── INFORMATION GIVEN
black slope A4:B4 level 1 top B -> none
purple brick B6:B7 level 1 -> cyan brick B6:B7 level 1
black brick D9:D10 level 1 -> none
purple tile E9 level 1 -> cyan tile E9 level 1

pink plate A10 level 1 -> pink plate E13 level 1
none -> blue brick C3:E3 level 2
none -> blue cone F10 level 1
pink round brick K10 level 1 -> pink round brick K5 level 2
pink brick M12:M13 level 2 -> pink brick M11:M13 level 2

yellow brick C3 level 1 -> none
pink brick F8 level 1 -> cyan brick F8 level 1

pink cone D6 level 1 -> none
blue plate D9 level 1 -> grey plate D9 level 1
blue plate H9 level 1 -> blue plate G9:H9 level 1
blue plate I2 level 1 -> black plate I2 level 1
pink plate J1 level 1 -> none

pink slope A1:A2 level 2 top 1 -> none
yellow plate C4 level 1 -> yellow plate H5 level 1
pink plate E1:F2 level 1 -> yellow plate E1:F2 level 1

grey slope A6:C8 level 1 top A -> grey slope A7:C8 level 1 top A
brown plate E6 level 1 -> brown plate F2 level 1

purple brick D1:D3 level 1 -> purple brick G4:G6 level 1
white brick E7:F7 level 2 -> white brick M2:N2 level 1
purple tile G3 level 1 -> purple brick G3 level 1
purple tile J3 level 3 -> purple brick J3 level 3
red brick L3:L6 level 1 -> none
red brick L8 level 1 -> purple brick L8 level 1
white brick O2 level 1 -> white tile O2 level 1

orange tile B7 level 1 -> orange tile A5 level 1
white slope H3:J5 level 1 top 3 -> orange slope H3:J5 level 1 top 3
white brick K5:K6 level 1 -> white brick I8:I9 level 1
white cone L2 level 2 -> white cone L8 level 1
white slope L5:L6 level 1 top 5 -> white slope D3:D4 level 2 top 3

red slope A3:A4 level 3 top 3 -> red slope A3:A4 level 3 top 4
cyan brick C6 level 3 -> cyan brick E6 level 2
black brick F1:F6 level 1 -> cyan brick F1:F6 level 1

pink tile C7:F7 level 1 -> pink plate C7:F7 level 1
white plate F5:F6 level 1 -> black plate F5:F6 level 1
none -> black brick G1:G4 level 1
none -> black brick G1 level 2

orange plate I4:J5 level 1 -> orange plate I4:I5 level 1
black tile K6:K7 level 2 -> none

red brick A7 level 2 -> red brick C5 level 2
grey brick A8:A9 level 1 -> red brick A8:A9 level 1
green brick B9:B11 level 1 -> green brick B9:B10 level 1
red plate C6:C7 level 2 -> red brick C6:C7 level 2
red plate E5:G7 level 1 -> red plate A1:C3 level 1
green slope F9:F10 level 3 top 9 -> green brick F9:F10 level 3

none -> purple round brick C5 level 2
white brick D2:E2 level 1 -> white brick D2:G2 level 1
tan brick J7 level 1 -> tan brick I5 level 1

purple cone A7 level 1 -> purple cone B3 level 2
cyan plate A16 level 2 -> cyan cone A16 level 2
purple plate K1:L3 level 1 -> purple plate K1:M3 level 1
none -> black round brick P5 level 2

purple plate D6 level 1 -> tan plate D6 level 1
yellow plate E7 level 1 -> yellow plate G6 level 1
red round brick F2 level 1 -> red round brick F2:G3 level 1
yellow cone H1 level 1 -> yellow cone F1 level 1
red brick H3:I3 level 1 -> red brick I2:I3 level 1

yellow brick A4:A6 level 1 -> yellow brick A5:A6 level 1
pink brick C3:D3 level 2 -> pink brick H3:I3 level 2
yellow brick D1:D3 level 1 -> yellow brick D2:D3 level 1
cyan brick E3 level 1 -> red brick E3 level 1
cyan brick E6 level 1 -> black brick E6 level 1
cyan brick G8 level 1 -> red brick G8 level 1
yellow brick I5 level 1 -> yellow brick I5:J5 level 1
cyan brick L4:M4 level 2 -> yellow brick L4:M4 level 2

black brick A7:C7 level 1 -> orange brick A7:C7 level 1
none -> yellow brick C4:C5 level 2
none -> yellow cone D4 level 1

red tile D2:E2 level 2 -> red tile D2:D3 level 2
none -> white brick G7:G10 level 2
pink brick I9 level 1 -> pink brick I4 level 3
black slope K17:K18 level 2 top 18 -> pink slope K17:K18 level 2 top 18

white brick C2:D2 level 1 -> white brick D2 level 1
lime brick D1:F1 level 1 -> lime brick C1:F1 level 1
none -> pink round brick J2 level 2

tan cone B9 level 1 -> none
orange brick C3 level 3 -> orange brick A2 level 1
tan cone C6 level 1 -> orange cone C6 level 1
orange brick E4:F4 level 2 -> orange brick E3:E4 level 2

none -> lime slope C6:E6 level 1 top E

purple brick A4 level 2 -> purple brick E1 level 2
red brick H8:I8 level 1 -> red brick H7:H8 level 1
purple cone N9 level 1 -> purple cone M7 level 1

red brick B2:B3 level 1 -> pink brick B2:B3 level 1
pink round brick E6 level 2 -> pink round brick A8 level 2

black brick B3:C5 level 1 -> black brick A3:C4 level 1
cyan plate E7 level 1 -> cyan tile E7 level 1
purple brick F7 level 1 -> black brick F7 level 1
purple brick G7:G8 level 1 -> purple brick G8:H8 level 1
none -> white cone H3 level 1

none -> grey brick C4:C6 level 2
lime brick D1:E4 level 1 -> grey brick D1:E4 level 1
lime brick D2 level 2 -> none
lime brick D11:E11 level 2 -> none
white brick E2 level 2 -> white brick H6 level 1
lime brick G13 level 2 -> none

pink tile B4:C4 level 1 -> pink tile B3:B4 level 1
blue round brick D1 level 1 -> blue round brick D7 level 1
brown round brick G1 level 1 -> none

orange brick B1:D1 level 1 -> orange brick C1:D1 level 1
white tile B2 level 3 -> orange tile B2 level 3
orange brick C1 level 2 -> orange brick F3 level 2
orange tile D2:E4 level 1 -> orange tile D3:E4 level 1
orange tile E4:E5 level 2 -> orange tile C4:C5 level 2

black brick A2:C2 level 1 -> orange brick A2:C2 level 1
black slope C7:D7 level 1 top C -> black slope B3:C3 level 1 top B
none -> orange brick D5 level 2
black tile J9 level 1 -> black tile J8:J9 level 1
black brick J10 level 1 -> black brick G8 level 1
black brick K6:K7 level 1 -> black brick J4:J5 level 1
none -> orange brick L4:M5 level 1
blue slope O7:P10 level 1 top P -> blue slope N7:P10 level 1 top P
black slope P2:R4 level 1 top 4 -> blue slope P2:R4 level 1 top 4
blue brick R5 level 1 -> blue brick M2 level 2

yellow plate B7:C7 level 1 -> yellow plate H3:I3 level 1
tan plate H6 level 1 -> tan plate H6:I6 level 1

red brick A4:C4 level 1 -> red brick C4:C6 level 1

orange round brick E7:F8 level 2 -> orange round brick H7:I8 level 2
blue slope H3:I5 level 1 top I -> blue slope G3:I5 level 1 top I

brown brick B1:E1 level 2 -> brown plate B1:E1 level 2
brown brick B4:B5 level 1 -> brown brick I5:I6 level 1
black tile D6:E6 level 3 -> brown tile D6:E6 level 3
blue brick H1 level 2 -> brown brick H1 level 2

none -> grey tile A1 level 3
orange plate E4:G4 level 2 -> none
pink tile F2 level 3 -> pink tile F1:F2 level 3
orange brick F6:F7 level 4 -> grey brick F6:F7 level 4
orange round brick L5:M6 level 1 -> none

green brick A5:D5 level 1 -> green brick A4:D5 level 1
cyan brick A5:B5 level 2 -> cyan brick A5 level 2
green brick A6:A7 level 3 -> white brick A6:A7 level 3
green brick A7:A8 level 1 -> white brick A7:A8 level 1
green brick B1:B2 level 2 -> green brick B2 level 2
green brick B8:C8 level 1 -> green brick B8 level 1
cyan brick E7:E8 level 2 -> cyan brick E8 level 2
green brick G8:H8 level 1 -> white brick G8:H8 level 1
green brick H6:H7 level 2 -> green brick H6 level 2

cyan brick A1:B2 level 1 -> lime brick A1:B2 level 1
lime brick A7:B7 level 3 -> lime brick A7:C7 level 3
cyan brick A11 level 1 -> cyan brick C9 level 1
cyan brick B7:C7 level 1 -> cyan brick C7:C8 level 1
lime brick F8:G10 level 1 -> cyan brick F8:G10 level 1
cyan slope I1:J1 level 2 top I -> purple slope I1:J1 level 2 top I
────
Look above for the line with "red brick L3:L6 level 1 -> none" and the line with "black brick F1:F6"; transcribe both and all lines in between, exactly, and nothing else.

TASK OUTPUT >>
red brick L3:L6 level 1 -> none
red brick L8 level 1 -> purple brick L8 level 1
white brick O2 level 1 -> white tile O2 level 1

orange tile B7 level 1 -> orange tile A5 level 1
white slope H3:J5 level 1 top 3 -> orange slope H3:J5 level 1 top 3
white brick K5:K6 level 1 -> white brick I8:I9 level 1
white cone L2 level 2 -> white cone L8 level 1
white slope L5:L6 level 1 top 5 -> white slope D3:D4 level 2 top 3

red slope A3:A4 level 3 top 3 -> red slope A3:A4 level 3 top 4
cyan brick C6 level 3 -> cyan brick E6 level 2
black brick F1:F6 level 1 -> cyan brick F1:F6 level 1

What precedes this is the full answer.